[Saved entries]
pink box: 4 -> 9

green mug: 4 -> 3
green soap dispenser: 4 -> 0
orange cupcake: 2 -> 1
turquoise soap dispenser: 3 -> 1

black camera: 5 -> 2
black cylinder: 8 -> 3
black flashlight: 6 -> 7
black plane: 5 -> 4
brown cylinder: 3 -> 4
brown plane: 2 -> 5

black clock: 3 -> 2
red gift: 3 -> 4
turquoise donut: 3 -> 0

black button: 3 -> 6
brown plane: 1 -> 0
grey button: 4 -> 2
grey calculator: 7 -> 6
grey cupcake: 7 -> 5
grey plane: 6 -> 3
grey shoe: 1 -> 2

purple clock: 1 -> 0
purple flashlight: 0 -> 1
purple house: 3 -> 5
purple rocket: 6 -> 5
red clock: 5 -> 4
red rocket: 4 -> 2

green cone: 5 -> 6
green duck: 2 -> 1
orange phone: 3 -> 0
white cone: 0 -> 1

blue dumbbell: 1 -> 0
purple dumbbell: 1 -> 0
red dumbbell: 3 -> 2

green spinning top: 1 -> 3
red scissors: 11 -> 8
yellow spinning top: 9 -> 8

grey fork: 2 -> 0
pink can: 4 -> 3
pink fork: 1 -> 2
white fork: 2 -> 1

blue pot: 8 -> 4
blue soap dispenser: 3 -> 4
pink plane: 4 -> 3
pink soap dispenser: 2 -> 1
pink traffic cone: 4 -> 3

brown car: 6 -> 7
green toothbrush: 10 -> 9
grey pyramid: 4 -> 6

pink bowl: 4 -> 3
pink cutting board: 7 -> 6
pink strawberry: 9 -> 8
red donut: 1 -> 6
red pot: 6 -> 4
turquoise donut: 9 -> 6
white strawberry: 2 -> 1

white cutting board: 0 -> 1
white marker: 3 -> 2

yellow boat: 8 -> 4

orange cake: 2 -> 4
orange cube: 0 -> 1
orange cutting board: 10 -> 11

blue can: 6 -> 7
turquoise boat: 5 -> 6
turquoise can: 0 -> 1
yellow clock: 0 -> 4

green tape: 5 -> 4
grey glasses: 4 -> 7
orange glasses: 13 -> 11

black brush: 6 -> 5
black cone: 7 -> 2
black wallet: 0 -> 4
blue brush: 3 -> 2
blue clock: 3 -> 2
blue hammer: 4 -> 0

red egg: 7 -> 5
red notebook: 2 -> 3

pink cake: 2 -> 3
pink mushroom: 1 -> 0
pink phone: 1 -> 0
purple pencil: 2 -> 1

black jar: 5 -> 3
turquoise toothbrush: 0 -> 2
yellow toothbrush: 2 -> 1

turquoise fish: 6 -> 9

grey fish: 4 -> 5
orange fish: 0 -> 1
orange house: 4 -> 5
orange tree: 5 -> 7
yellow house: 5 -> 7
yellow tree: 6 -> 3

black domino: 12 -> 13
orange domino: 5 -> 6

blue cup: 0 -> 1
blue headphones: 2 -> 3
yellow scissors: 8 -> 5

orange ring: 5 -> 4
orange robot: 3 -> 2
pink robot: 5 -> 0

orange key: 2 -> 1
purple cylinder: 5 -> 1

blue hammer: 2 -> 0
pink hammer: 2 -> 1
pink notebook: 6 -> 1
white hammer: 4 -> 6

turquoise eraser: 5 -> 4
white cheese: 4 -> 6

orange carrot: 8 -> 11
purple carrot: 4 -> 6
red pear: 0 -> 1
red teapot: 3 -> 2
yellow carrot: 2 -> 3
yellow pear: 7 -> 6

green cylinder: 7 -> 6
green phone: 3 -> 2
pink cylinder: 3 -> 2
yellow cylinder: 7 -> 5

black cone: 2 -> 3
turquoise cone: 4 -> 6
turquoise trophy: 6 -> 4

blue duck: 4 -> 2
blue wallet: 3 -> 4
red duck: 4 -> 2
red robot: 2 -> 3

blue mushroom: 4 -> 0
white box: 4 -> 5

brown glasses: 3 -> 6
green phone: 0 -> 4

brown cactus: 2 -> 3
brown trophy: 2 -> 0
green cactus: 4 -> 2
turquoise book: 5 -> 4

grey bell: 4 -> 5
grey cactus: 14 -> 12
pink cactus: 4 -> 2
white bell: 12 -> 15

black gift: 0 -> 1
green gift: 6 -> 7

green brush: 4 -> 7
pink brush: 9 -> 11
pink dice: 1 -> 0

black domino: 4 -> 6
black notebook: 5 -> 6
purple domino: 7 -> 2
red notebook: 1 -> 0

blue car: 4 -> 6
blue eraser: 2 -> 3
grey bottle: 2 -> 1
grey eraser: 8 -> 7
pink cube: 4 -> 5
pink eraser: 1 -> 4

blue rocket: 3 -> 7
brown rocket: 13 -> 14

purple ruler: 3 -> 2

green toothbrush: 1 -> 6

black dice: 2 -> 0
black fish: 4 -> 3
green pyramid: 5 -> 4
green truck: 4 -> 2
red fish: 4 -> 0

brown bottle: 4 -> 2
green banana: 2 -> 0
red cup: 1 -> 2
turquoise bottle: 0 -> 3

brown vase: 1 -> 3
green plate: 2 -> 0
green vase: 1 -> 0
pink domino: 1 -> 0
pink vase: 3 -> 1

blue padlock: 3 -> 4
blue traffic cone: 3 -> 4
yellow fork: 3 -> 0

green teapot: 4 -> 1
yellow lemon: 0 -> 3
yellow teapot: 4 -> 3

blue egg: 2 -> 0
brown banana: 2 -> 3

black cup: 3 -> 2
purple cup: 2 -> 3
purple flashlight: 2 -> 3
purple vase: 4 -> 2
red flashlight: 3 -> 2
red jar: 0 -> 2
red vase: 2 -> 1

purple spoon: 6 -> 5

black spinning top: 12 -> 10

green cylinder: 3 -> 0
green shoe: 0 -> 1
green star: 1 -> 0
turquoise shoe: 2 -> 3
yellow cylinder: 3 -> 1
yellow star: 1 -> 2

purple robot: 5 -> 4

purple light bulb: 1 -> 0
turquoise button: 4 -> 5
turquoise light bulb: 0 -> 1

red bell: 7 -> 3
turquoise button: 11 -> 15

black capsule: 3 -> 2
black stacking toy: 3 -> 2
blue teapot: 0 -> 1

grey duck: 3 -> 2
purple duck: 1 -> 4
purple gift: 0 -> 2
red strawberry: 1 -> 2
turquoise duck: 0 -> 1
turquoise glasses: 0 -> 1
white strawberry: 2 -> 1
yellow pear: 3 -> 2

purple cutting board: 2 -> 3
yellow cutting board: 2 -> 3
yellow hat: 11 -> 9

EXERCISE GOAL:
Each of the entries must be written out again exactly.

ANSWER AREA:
pink box: 4 -> 9

green mug: 4 -> 3
green soap dispenser: 4 -> 0
orange cupcake: 2 -> 1
turquoise soap dispenser: 3 -> 1

black camera: 5 -> 2
black cylinder: 8 -> 3
black flashlight: 6 -> 7
black plane: 5 -> 4
brown cylinder: 3 -> 4
brown plane: 2 -> 5

black clock: 3 -> 2
red gift: 3 -> 4
turquoise donut: 3 -> 0

black button: 3 -> 6
brown plane: 1 -> 0
grey button: 4 -> 2
grey calculator: 7 -> 6
grey cupcake: 7 -> 5
grey plane: 6 -> 3
grey shoe: 1 -> 2

purple clock: 1 -> 0
purple flashlight: 0 -> 1
purple house: 3 -> 5
purple rocket: 6 -> 5
red clock: 5 -> 4
red rocket: 4 -> 2

green cone: 5 -> 6
green duck: 2 -> 1
orange phone: 3 -> 0
white cone: 0 -> 1

blue dumbbell: 1 -> 0
purple dumbbell: 1 -> 0
red dumbbell: 3 -> 2

green spinning top: 1 -> 3
red scissors: 11 -> 8
yellow spinning top: 9 -> 8

grey fork: 2 -> 0
pink can: 4 -> 3
pink fork: 1 -> 2
white fork: 2 -> 1

blue pot: 8 -> 4
blue soap dispenser: 3 -> 4
pink plane: 4 -> 3
pink soap dispenser: 2 -> 1
pink traffic cone: 4 -> 3

brown car: 6 -> 7
green toothbrush: 10 -> 9
grey pyramid: 4 -> 6

pink bowl: 4 -> 3
pink cutting board: 7 -> 6
pink strawberry: 9 -> 8
red donut: 1 -> 6
red pot: 6 -> 4
turquoise donut: 9 -> 6
white strawberry: 2 -> 1

white cutting board: 0 -> 1
white marker: 3 -> 2

yellow boat: 8 -> 4

orange cake: 2 -> 4
orange cube: 0 -> 1
orange cutting board: 10 -> 11

blue can: 6 -> 7
turquoise boat: 5 -> 6
turquoise can: 0 -> 1
yellow clock: 0 -> 4

green tape: 5 -> 4
grey glasses: 4 -> 7
orange glasses: 13 -> 11

black brush: 6 -> 5
black cone: 7 -> 2
black wallet: 0 -> 4
blue brush: 3 -> 2
blue clock: 3 -> 2
blue hammer: 4 -> 0

red egg: 7 -> 5
red notebook: 2 -> 3

pink cake: 2 -> 3
pink mushroom: 1 -> 0
pink phone: 1 -> 0
purple pencil: 2 -> 1

black jar: 5 -> 3
turquoise toothbrush: 0 -> 2
yellow toothbrush: 2 -> 1

turquoise fish: 6 -> 9

grey fish: 4 -> 5
orange fish: 0 -> 1
orange house: 4 -> 5
orange tree: 5 -> 7
yellow house: 5 -> 7
yellow tree: 6 -> 3

black domino: 12 -> 13
orange domino: 5 -> 6

blue cup: 0 -> 1
blue headphones: 2 -> 3
yellow scissors: 8 -> 5

orange ring: 5 -> 4
orange robot: 3 -> 2
pink robot: 5 -> 0

orange key: 2 -> 1
purple cylinder: 5 -> 1

blue hammer: 2 -> 0
pink hammer: 2 -> 1
pink notebook: 6 -> 1
white hammer: 4 -> 6

turquoise eraser: 5 -> 4
white cheese: 4 -> 6

orange carrot: 8 -> 11
purple carrot: 4 -> 6
red pear: 0 -> 1
red teapot: 3 -> 2
yellow carrot: 2 -> 3
yellow pear: 7 -> 6

green cylinder: 7 -> 6
green phone: 3 -> 2
pink cylinder: 3 -> 2
yellow cylinder: 7 -> 5

black cone: 2 -> 3
turquoise cone: 4 -> 6
turquoise trophy: 6 -> 4

blue duck: 4 -> 2
blue wallet: 3 -> 4
red duck: 4 -> 2
red robot: 2 -> 3

blue mushroom: 4 -> 0
white box: 4 -> 5

brown glasses: 3 -> 6
green phone: 0 -> 4

brown cactus: 2 -> 3
brown trophy: 2 -> 0
green cactus: 4 -> 2
turquoise book: 5 -> 4

grey bell: 4 -> 5
grey cactus: 14 -> 12
pink cactus: 4 -> 2
white bell: 12 -> 15

black gift: 0 -> 1
green gift: 6 -> 7

green brush: 4 -> 7
pink brush: 9 -> 11
pink dice: 1 -> 0

black domino: 4 -> 6
black notebook: 5 -> 6
purple domino: 7 -> 2
red notebook: 1 -> 0

blue car: 4 -> 6
blue eraser: 2 -> 3
grey bottle: 2 -> 1
grey eraser: 8 -> 7
pink cube: 4 -> 5
pink eraser: 1 -> 4

blue rocket: 3 -> 7
brown rocket: 13 -> 14

purple ruler: 3 -> 2

green toothbrush: 1 -> 6

black dice: 2 -> 0
black fish: 4 -> 3
green pyramid: 5 -> 4
green truck: 4 -> 2
red fish: 4 -> 0

brown bottle: 4 -> 2
green banana: 2 -> 0
red cup: 1 -> 2
turquoise bottle: 0 -> 3

brown vase: 1 -> 3
green plate: 2 -> 0
green vase: 1 -> 0
pink domino: 1 -> 0
pink vase: 3 -> 1

blue padlock: 3 -> 4
blue traffic cone: 3 -> 4
yellow fork: 3 -> 0

green teapot: 4 -> 1
yellow lemon: 0 -> 3
yellow teapot: 4 -> 3

blue egg: 2 -> 0
brown banana: 2 -> 3

black cup: 3 -> 2
purple cup: 2 -> 3
purple flashlight: 2 -> 3
purple vase: 4 -> 2
red flashlight: 3 -> 2
red jar: 0 -> 2
red vase: 2 -> 1

purple spoon: 6 -> 5

black spinning top: 12 -> 10

green cylinder: 3 -> 0
green shoe: 0 -> 1
green star: 1 -> 0
turquoise shoe: 2 -> 3
yellow cylinder: 3 -> 1
yellow star: 1 -> 2

purple robot: 5 -> 4

purple light bulb: 1 -> 0
turquoise button: 4 -> 5
turquoise light bulb: 0 -> 1

red bell: 7 -> 3
turquoise button: 11 -> 15

black capsule: 3 -> 2
black stacking toy: 3 -> 2
blue teapot: 0 -> 1

grey duck: 3 -> 2
purple duck: 1 -> 4
purple gift: 0 -> 2
red strawberry: 1 -> 2
turquoise duck: 0 -> 1
turquoise glasses: 0 -> 1
white strawberry: 2 -> 1
yellow pear: 3 -> 2

purple cutting board: 2 -> 3
yellow cutting board: 2 -> 3
yellow hat: 11 -> 9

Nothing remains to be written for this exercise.